(SOURCE RECORDS begins)
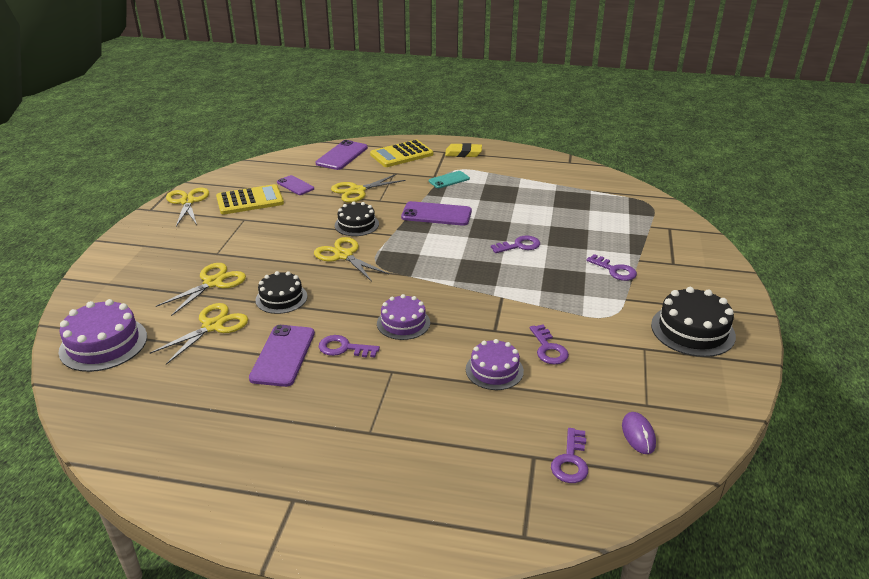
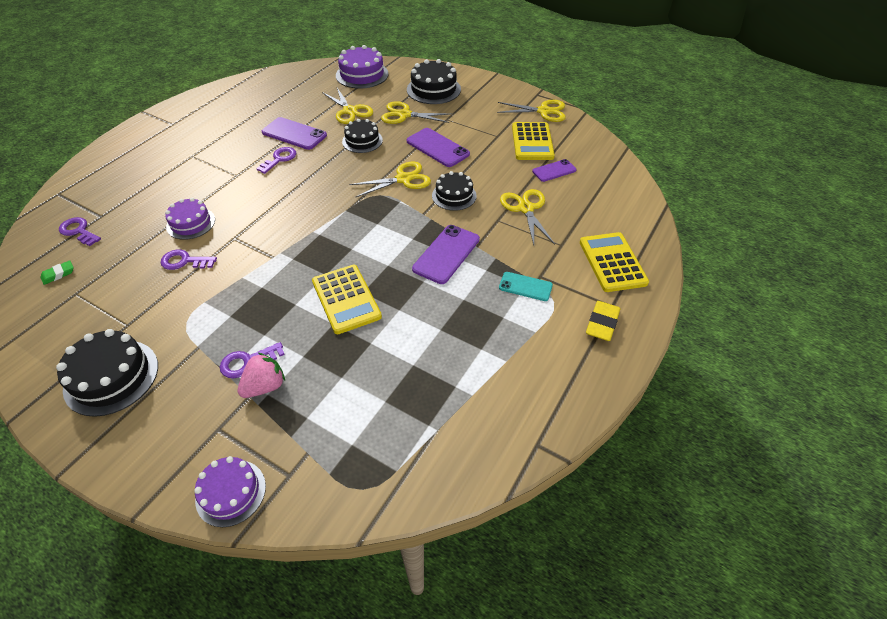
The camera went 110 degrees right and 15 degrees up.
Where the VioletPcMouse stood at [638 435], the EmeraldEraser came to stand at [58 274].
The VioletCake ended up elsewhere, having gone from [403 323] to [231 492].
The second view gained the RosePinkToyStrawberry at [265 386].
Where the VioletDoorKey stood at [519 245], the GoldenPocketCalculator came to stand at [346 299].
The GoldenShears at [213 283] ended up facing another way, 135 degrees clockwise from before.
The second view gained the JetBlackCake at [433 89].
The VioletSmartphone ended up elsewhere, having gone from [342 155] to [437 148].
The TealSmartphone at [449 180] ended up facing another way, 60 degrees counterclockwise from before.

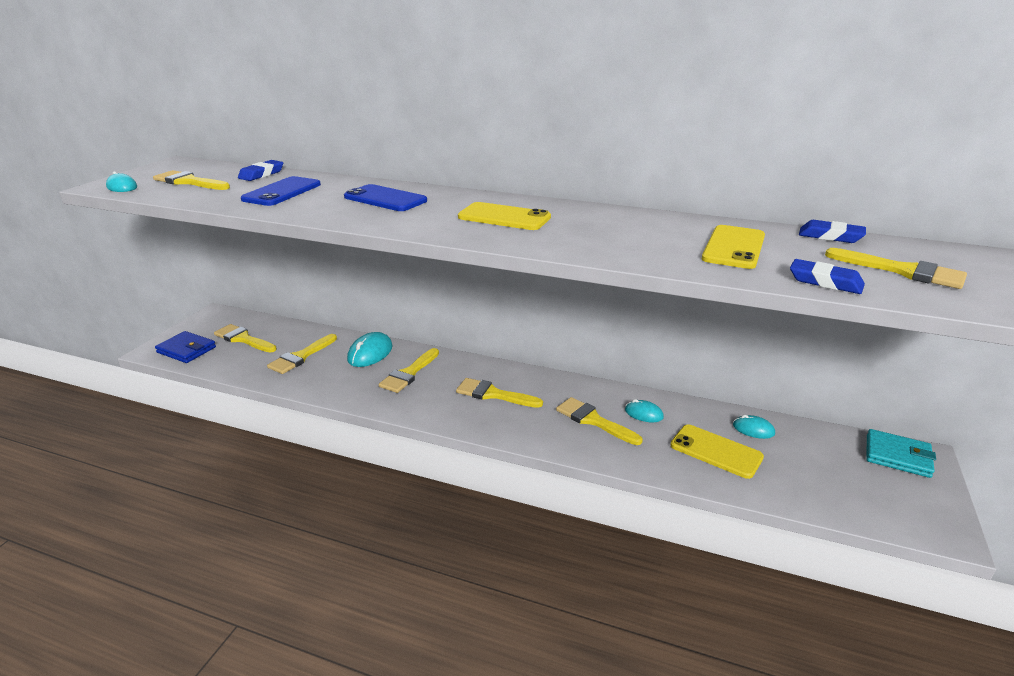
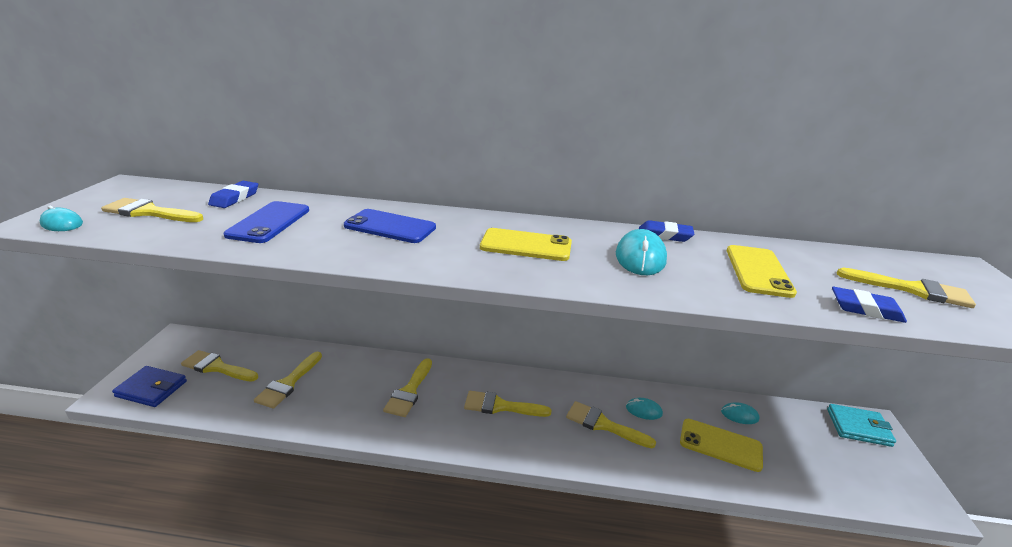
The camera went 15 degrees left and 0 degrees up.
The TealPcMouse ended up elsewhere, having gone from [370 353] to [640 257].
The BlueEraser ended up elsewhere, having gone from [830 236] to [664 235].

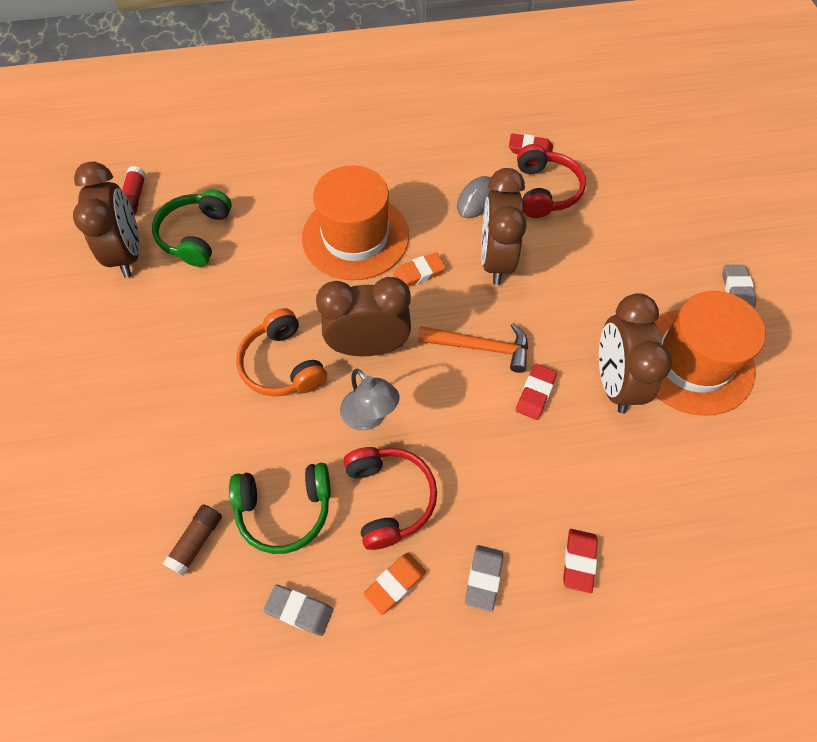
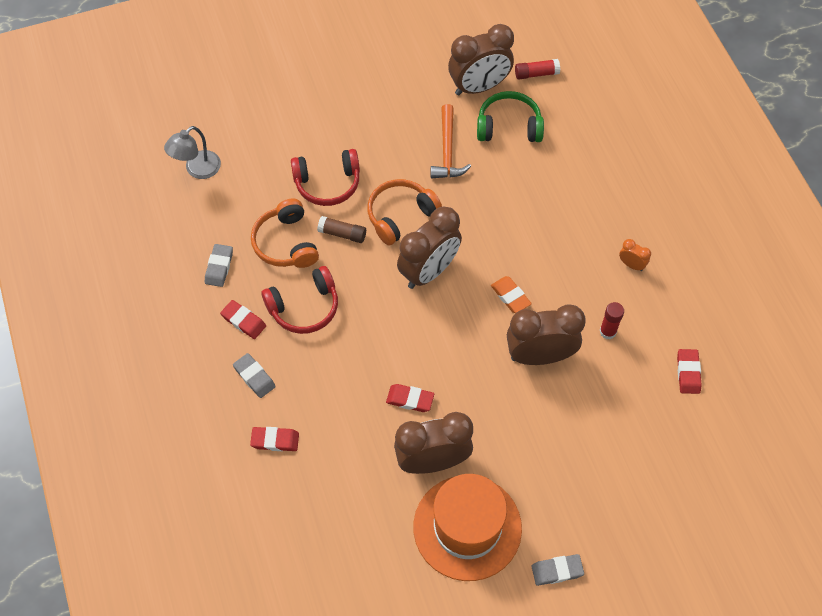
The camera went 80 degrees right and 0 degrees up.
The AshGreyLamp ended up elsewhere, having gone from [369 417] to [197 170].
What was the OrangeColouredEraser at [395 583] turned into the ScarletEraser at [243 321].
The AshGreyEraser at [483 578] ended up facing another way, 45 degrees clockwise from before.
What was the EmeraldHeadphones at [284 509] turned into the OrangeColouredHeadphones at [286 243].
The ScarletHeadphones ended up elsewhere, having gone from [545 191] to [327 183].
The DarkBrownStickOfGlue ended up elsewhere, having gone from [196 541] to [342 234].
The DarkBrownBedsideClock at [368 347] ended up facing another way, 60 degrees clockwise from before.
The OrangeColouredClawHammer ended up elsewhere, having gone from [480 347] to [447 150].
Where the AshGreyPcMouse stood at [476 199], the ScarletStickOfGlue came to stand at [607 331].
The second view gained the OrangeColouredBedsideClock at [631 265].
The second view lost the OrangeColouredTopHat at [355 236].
(SOURCE RECORDS ends)
(SOURCE RECORDS begins)
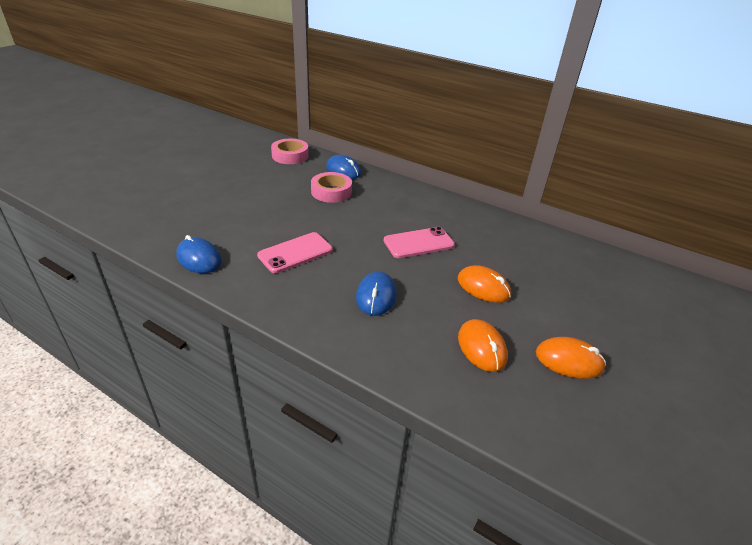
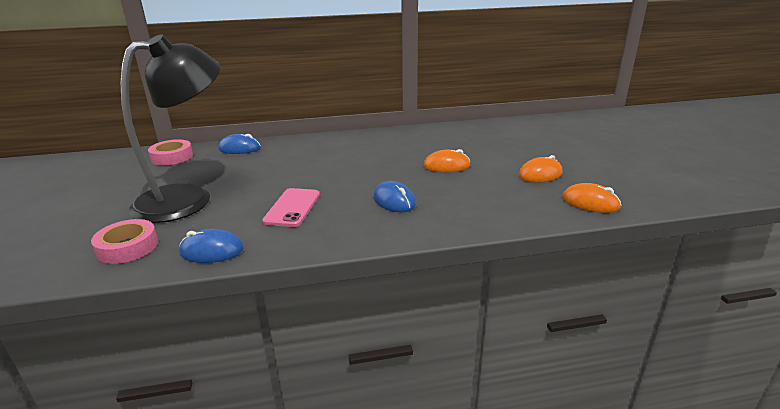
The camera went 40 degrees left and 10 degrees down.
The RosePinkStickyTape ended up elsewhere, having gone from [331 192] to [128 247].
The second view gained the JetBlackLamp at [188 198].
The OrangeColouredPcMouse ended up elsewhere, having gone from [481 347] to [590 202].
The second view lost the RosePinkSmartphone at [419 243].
(SOURCE RECORDS ends)
▶ **WHAT THE TASK ASKS**: Go through the listing above and write out exactly the lines starting with the one holding "Where the VioletPcMouse" and running through the one holding "The VioletSmartphone ended", ends included, and no others.

▶ **SOLUTION TO THE PROBLEM**:
Where the VioletPcMouse stood at [638 435], the EmeraldEraser came to stand at [58 274].
The VioletCake ended up elsewhere, having gone from [403 323] to [231 492].
The second view gained the RosePinkToyStrawberry at [265 386].
Where the VioletDoorKey stood at [519 245], the GoldenPocketCalculator came to stand at [346 299].
The GoldenShears at [213 283] ended up facing another way, 135 degrees clockwise from before.
The second view gained the JetBlackCake at [433 89].
The VioletSmartphone ended up elsewhere, having gone from [342 155] to [437 148].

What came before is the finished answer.